(Version difference data)

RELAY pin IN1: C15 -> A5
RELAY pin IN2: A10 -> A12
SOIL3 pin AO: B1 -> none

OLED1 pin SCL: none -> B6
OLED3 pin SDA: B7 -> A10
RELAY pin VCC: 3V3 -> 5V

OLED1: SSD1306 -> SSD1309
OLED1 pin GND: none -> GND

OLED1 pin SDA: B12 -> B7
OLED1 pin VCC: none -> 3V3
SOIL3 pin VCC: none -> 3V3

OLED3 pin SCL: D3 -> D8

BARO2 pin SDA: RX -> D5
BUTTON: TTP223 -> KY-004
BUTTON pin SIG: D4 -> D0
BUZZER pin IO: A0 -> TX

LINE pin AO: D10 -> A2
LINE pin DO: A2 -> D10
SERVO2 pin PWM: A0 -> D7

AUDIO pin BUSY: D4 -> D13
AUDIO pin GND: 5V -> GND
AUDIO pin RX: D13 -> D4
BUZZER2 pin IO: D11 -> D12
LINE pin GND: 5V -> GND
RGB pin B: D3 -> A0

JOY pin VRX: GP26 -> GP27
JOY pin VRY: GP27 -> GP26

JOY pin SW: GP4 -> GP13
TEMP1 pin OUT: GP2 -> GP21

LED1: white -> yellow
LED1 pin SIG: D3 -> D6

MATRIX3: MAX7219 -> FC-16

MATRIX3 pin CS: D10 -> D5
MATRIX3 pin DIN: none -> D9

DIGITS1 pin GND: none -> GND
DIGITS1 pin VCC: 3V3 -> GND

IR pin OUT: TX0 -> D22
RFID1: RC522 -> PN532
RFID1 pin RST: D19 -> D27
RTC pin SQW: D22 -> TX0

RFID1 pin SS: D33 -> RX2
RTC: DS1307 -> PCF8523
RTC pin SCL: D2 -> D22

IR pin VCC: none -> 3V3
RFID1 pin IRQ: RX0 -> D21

## TASK ITEM
Write out exactly the lines that begin at the one containing "TEMP1 pin OUT: GP2 -> GP21" and continue through the last line of the data, and only those.

## SOLUTION TO THE EXERCISE
TEMP1 pin OUT: GP2 -> GP21

LED1: white -> yellow
LED1 pin SIG: D3 -> D6

MATRIX3: MAX7219 -> FC-16

MATRIX3 pin CS: D10 -> D5
MATRIX3 pin DIN: none -> D9

DIGITS1 pin GND: none -> GND
DIGITS1 pin VCC: 3V3 -> GND

IR pin OUT: TX0 -> D22
RFID1: RC522 -> PN532
RFID1 pin RST: D19 -> D27
RTC pin SQW: D22 -> TX0

RFID1 pin SS: D33 -> RX2
RTC: DS1307 -> PCF8523
RTC pin SCL: D2 -> D22

IR pin VCC: none -> 3V3
RFID1 pin IRQ: RX0 -> D21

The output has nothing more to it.